%%

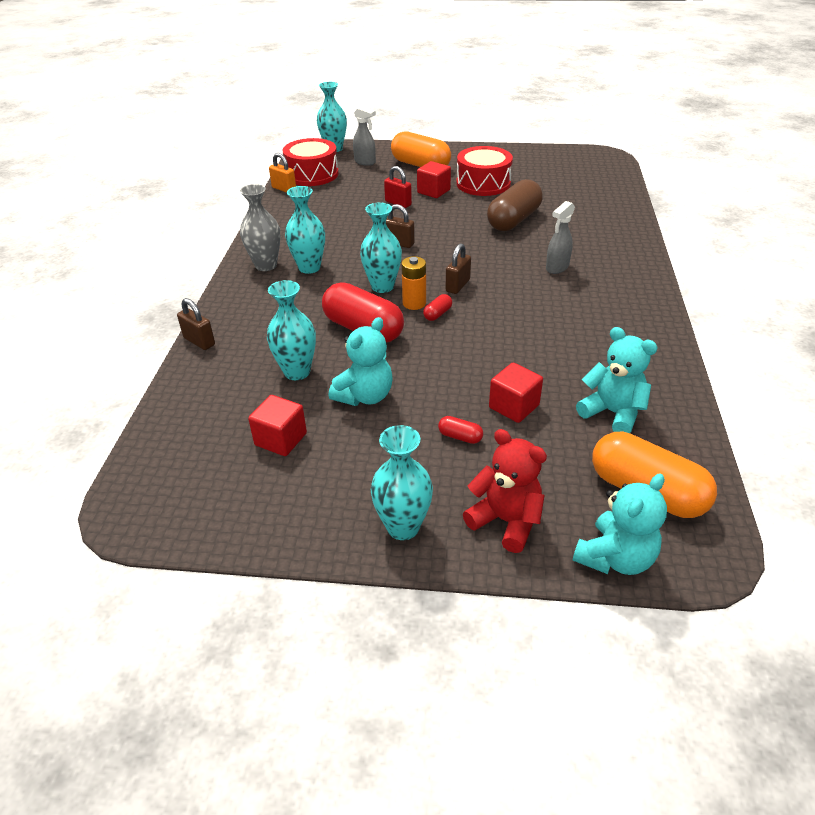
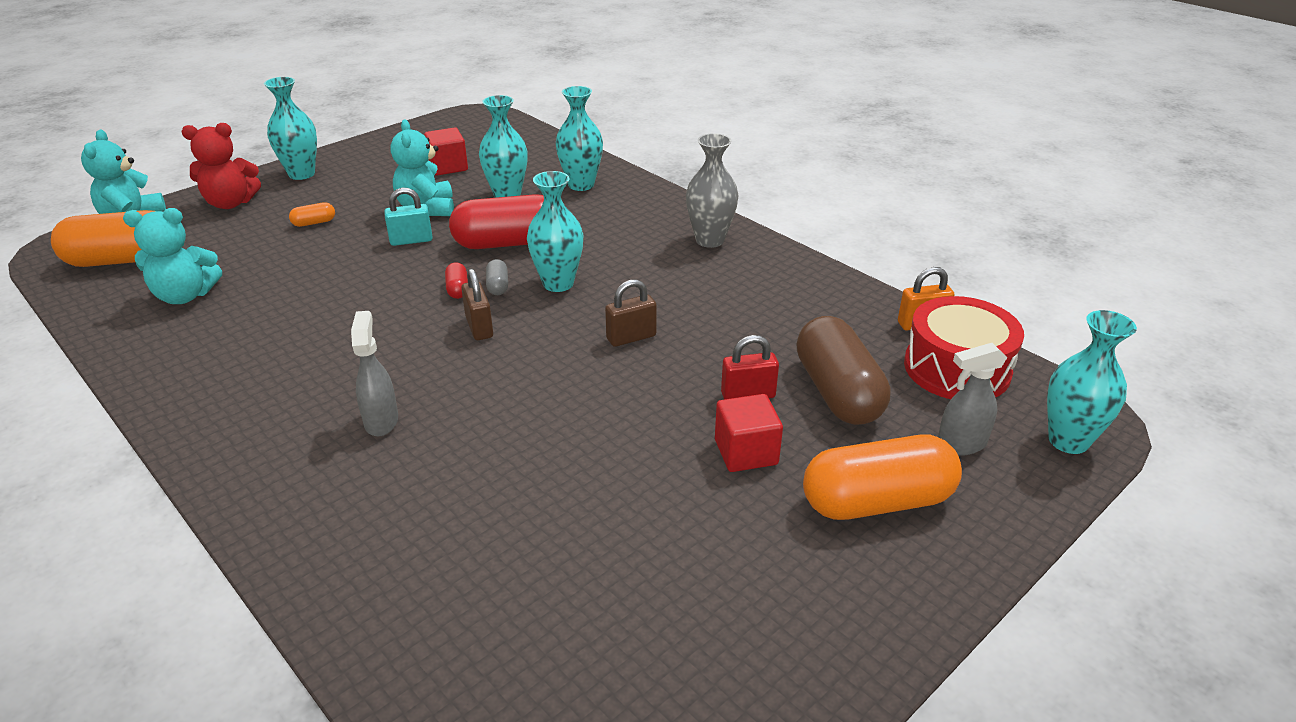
camera: 130 degrees right, 5 degrees down
(199, 341) = (621, 174): brown padlock -> none
(309, 268) = (666, 260): turquoise vase -> turquoise vase (581, 185)
(414, 303) = (498, 286): orange battery -> grey capsule
(415, 370) = (411, 240): none -> turquoise padlock
(460, 437) = (314, 223): red capsule -> orange capsule
(483, 183) = (706, 529): red drum -> none
(513, 220) = (540, 471): brown capsule -> brown capsule (837, 392)
(514, 406) = (287, 258): red cube -> none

%%

• _Your assignment_:
Write out the listing again word for word, but without its pictures.

• _Written answer_:
camera: 130 degrees right, 5 degrees down
(199, 341) = (621, 174): brown padlock -> none
(309, 268) = (666, 260): turquoise vase -> turquoise vase (581, 185)
(414, 303) = (498, 286): orange battery -> grey capsule
(415, 370) = (411, 240): none -> turquoise padlock
(460, 437) = (314, 223): red capsule -> orange capsule
(483, 183) = (706, 529): red drum -> none
(513, 220) = (540, 471): brown capsule -> brown capsule (837, 392)
(514, 406) = (287, 258): red cube -> none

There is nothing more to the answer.